> _Problem details_
Retype the data below line for line without changing any wording, and leave the pictures out of your copy.

[Recorded data]

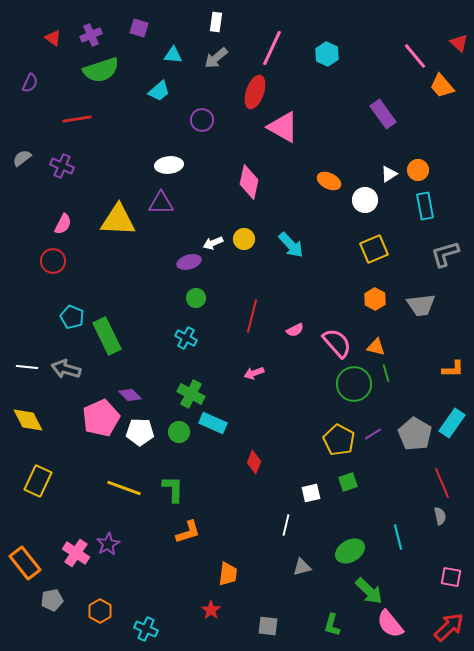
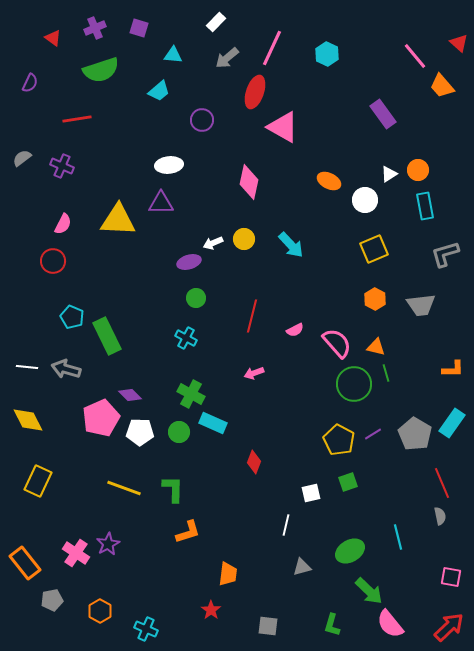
white rectangle at (216, 22): rotated 36 degrees clockwise
purple cross at (91, 35): moved 4 px right, 7 px up
gray arrow at (216, 58): moved 11 px right
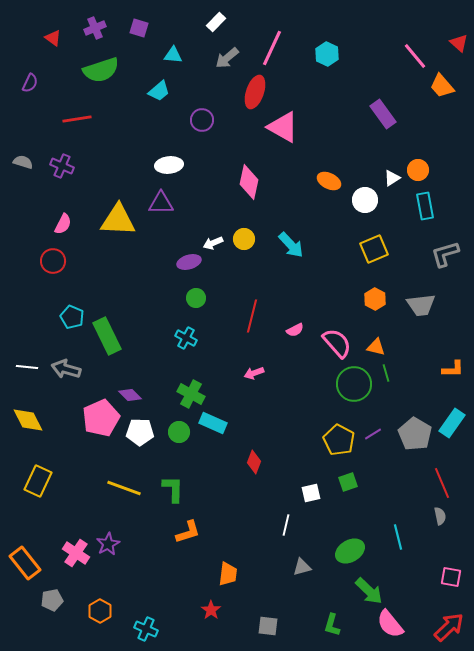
gray semicircle at (22, 158): moved 1 px right, 4 px down; rotated 54 degrees clockwise
white triangle at (389, 174): moved 3 px right, 4 px down
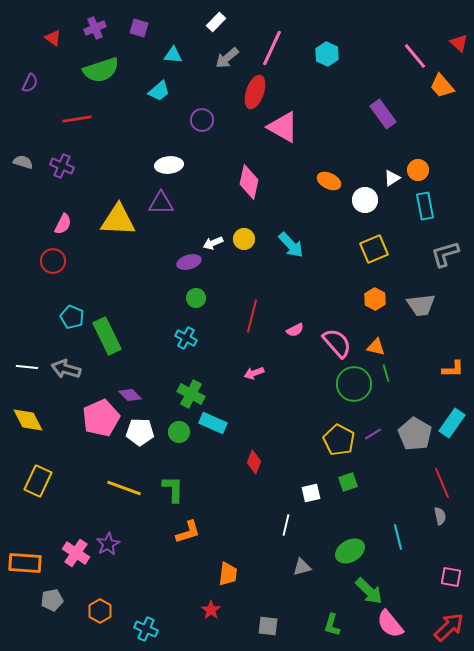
orange rectangle at (25, 563): rotated 48 degrees counterclockwise
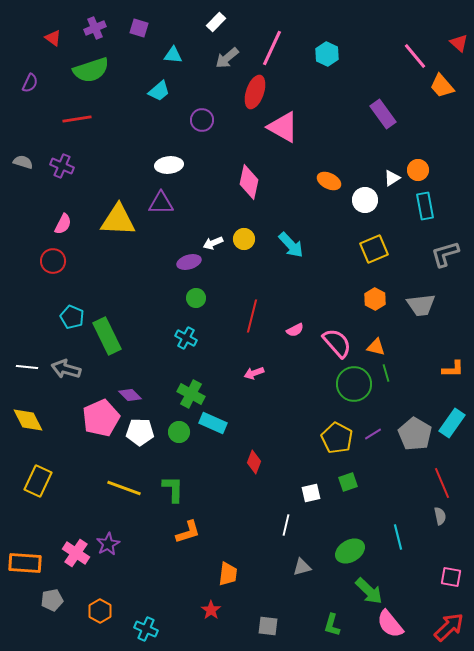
green semicircle at (101, 70): moved 10 px left
yellow pentagon at (339, 440): moved 2 px left, 2 px up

> _Output below_
white rectangle at (216, 22): rotated 36 degrees clockwise
purple cross at (91, 35): moved 4 px right, 7 px up
gray arrow at (216, 58): moved 11 px right
gray semicircle at (22, 158): moved 1 px right, 4 px down; rotated 54 degrees clockwise
white triangle at (389, 174): moved 3 px right, 4 px down
orange rectangle at (25, 563): rotated 48 degrees counterclockwise
green semicircle at (101, 70): moved 10 px left
yellow pentagon at (339, 440): moved 2 px left, 2 px up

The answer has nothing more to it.